What needs to be done: Give again, word for word, each line below starting at the one that contains "U206: OR 74LS32" and ending at the one that contains "U225: AND CD4081".

Material for this task:
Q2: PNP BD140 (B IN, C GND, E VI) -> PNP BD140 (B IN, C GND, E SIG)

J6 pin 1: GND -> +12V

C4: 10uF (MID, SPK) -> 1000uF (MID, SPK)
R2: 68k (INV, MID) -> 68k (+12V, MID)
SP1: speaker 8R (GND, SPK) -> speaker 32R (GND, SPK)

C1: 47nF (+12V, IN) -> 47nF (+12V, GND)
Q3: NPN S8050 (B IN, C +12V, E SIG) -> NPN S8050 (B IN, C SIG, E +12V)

* * *

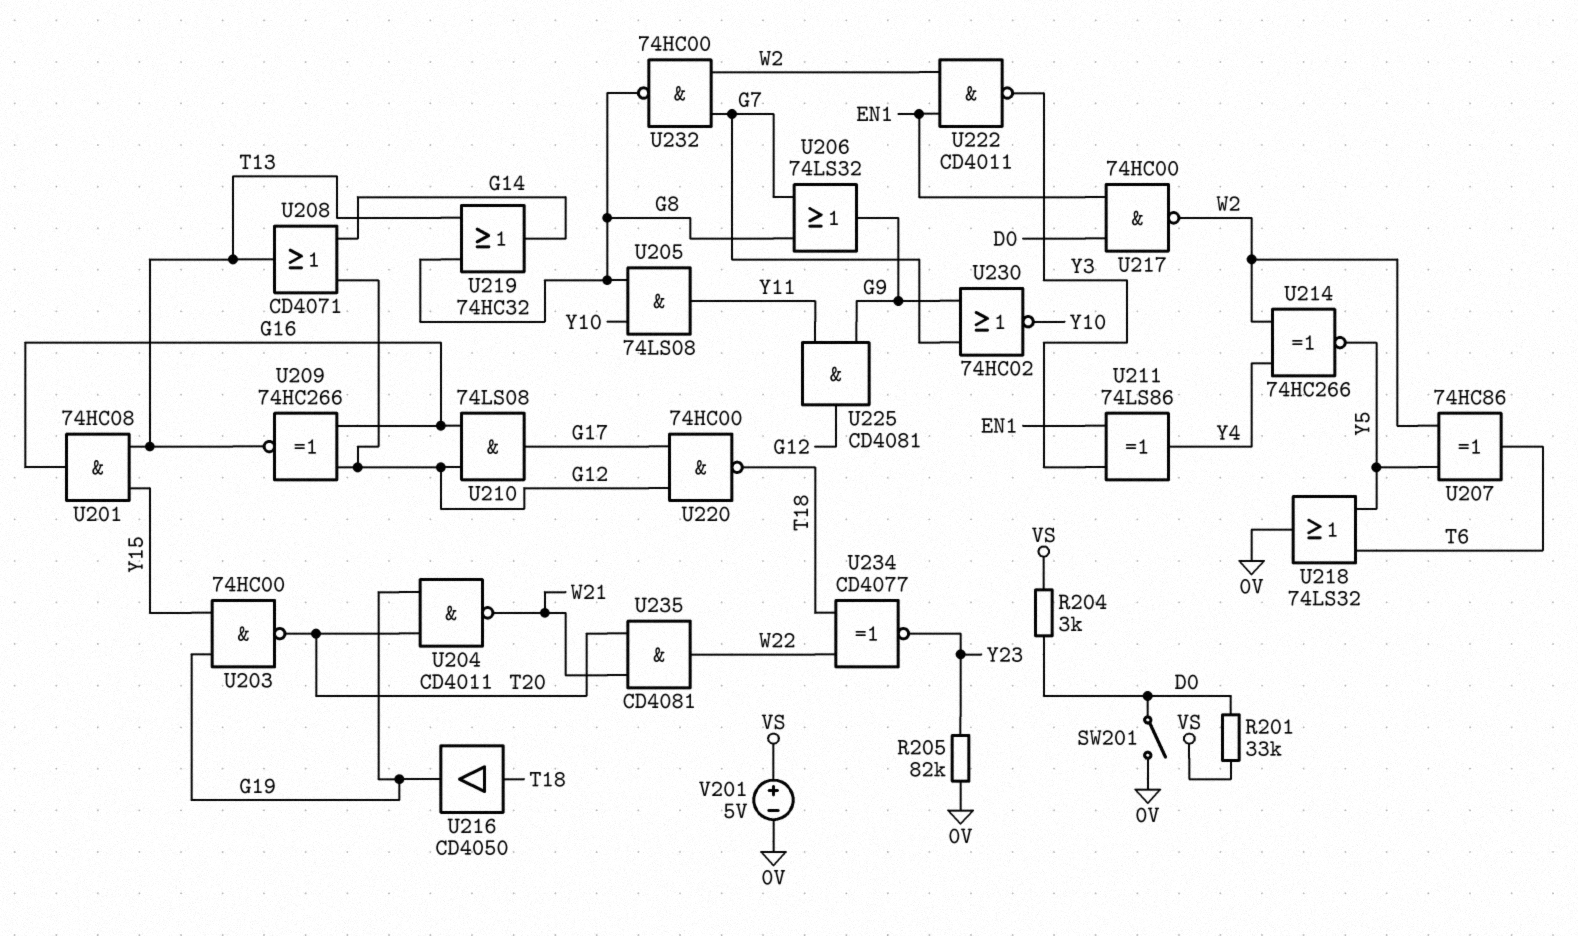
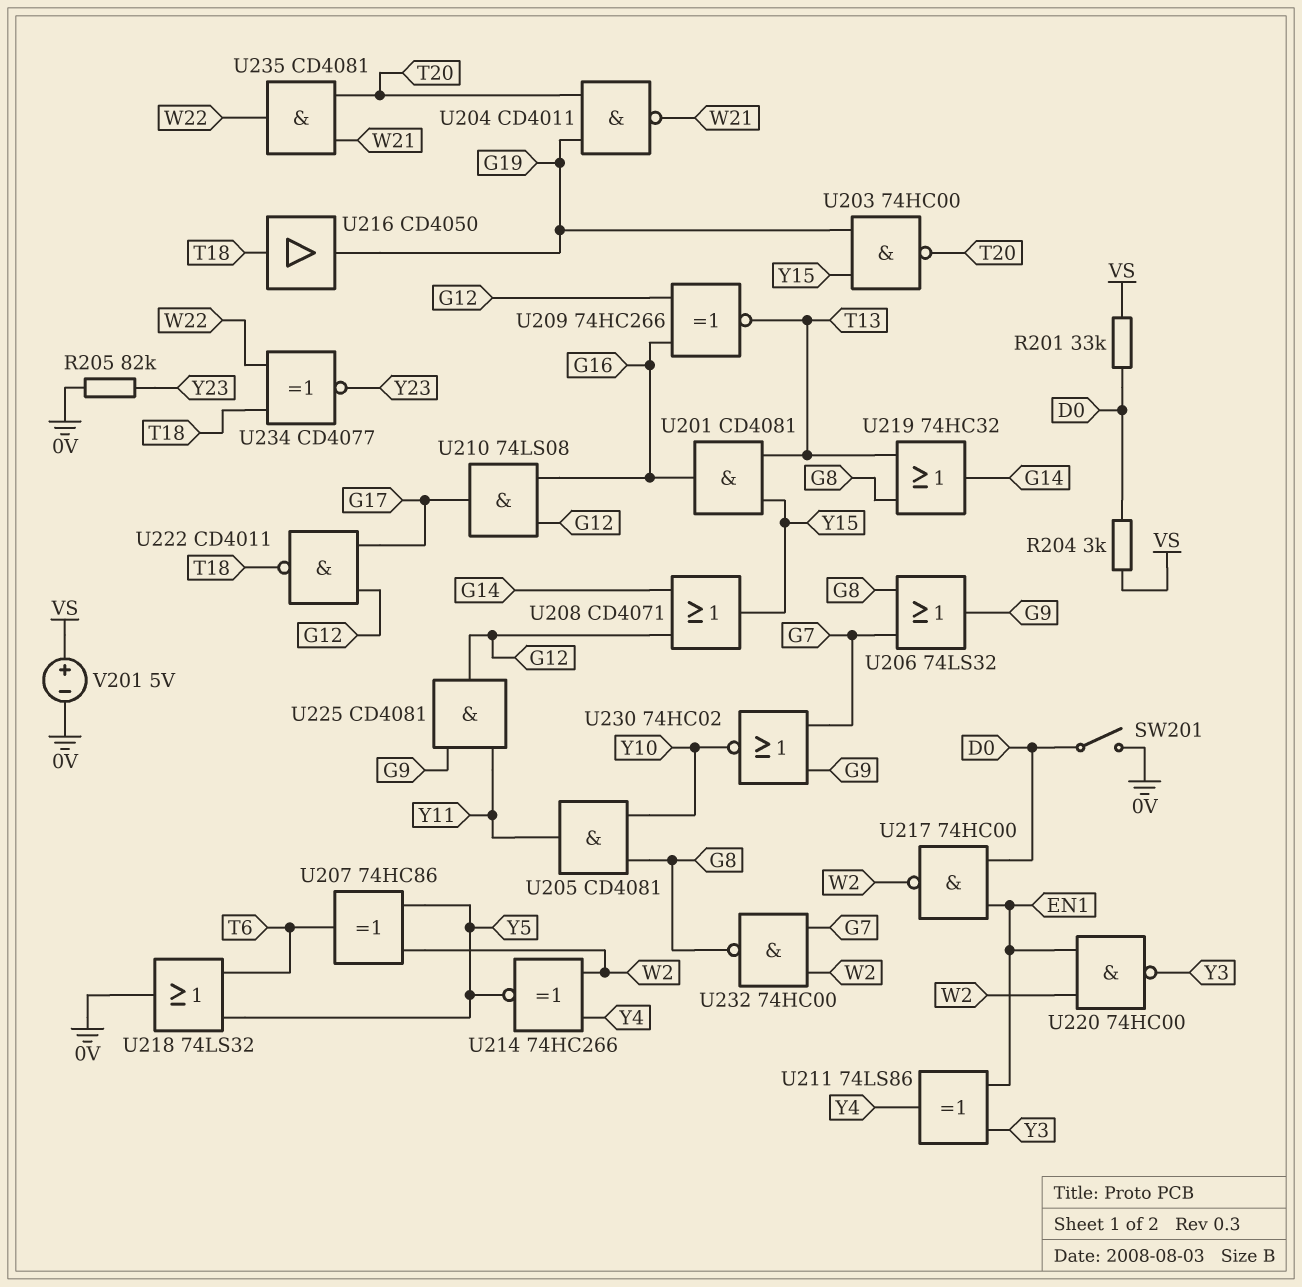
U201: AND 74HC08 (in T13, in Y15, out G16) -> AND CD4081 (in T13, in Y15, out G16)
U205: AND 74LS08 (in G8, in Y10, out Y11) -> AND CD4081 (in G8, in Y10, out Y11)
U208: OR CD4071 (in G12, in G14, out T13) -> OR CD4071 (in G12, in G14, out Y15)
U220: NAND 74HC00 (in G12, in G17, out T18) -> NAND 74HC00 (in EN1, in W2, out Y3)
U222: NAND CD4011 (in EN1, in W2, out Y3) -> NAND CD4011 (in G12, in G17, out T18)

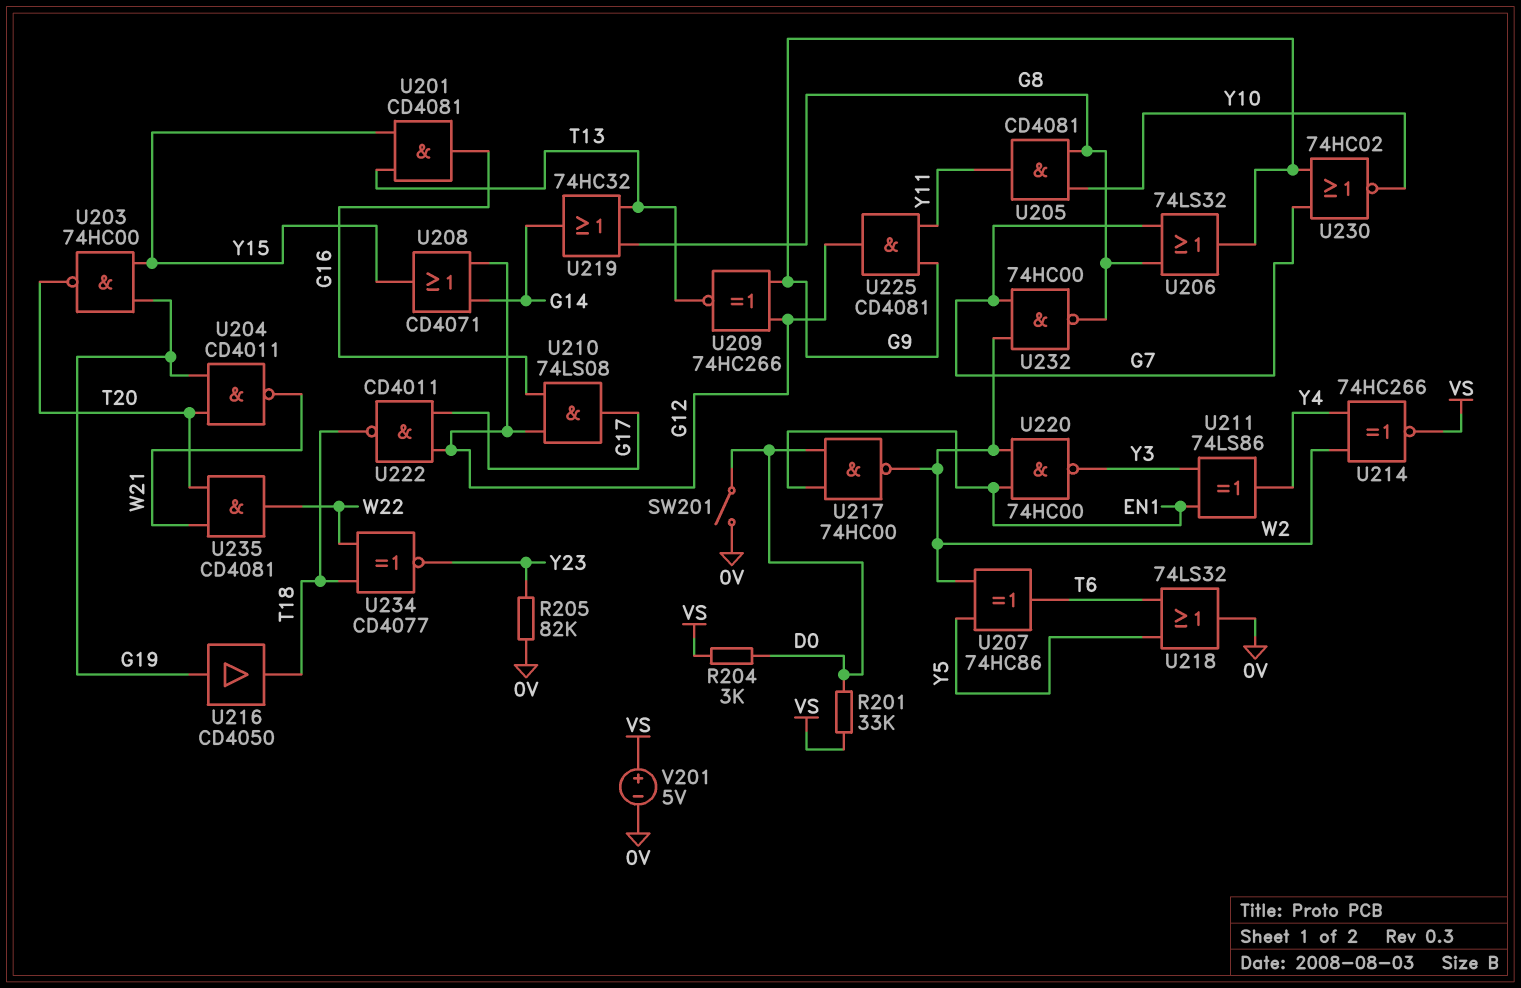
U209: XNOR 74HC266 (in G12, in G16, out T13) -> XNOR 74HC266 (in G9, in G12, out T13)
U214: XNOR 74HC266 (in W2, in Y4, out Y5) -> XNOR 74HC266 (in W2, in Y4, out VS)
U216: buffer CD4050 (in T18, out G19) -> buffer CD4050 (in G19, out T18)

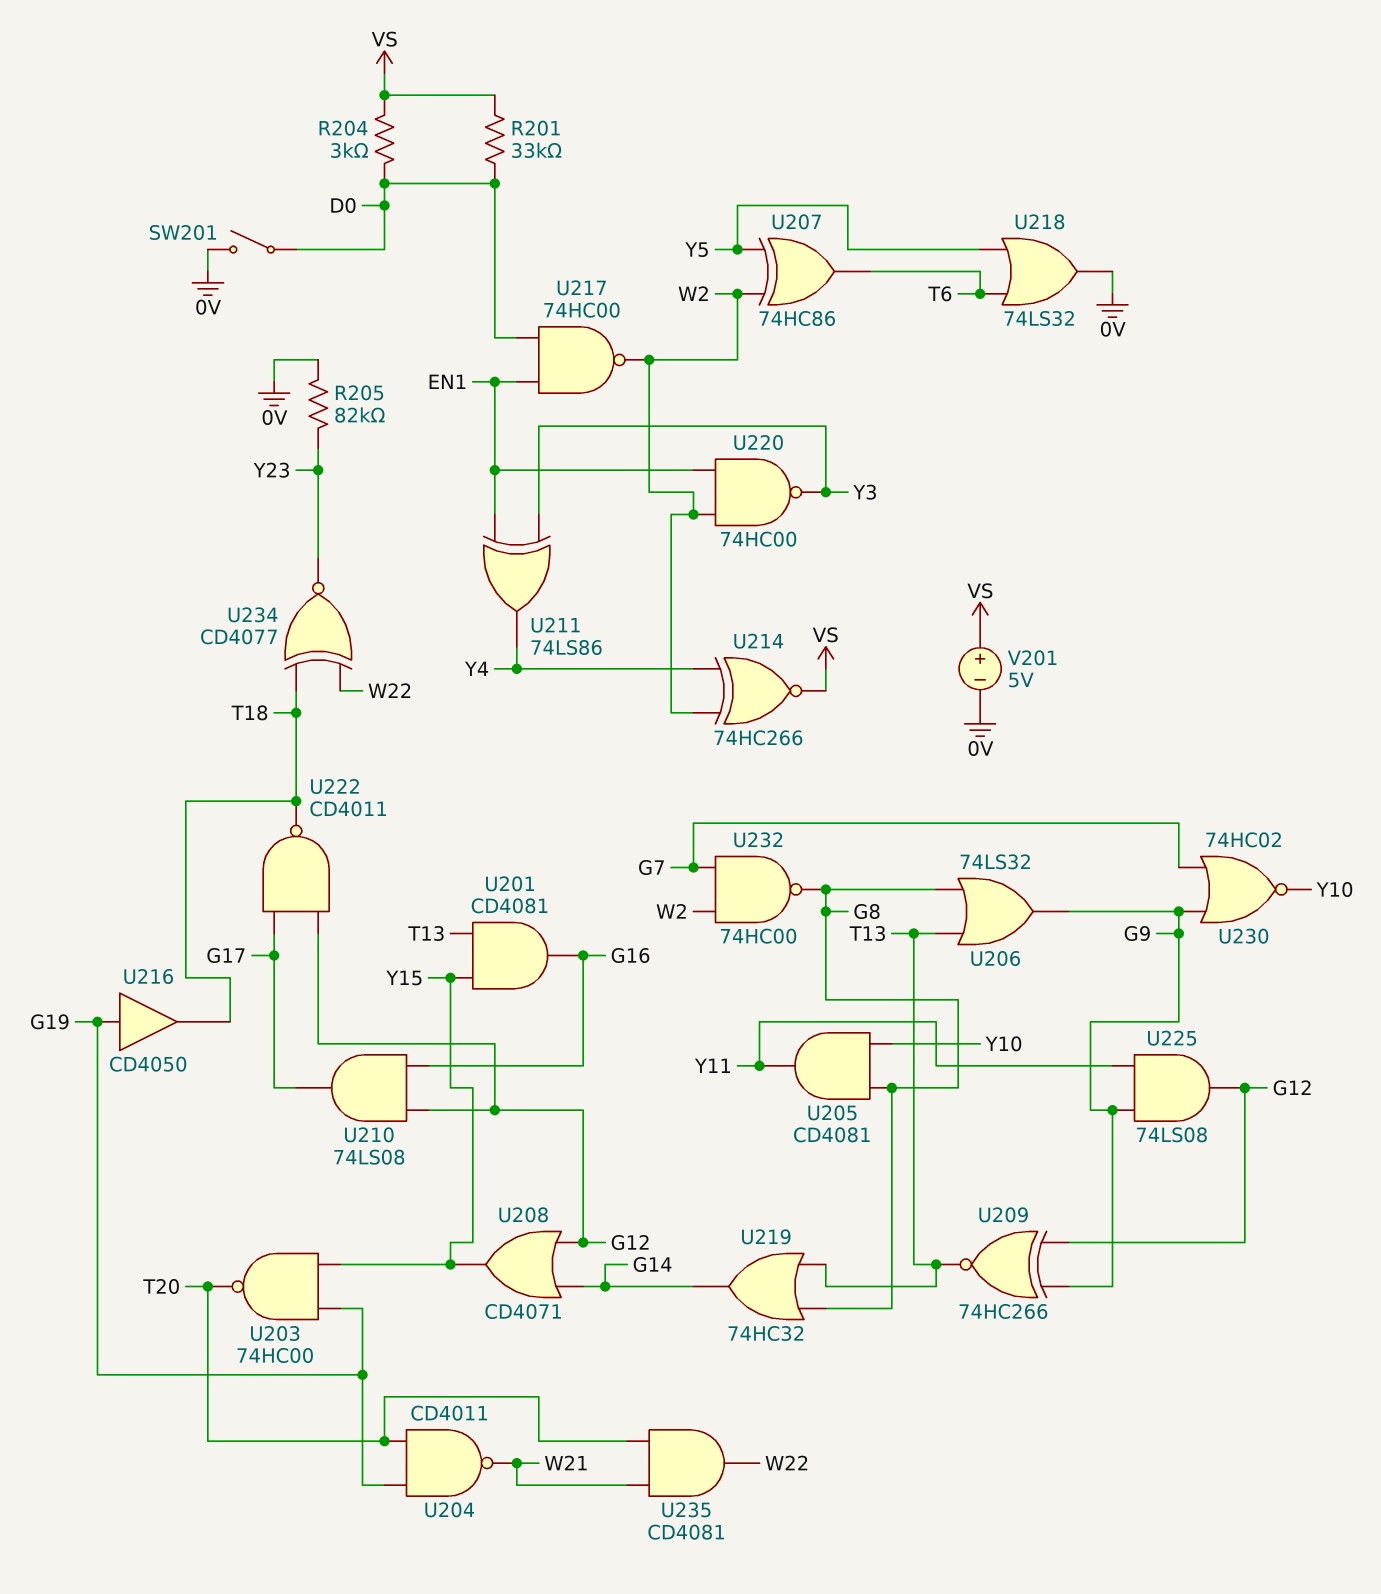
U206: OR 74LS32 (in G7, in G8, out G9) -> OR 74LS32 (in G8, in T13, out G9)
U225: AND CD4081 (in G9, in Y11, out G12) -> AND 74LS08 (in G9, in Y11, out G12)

---

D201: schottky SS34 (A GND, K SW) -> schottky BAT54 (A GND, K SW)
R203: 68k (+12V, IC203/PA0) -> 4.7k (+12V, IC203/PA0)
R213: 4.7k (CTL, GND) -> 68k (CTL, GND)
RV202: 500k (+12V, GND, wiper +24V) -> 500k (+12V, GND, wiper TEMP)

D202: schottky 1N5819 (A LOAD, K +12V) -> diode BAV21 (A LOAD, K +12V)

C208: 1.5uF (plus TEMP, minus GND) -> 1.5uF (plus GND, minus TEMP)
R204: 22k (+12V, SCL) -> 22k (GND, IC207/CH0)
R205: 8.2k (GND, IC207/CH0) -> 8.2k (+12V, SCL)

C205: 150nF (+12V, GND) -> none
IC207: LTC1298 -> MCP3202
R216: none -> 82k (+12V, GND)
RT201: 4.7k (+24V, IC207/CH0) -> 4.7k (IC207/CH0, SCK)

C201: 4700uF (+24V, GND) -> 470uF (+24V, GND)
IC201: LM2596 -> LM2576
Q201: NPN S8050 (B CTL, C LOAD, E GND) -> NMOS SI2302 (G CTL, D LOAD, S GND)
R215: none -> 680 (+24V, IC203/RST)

Your solution:
U206: OR 74LS32 (in G7, in G8, out G9) -> OR 74LS32 (in G8, in T13, out G9)
U225: AND CD4081 (in G9, in Y11, out G12) -> AND 74LS08 (in G9, in Y11, out G12)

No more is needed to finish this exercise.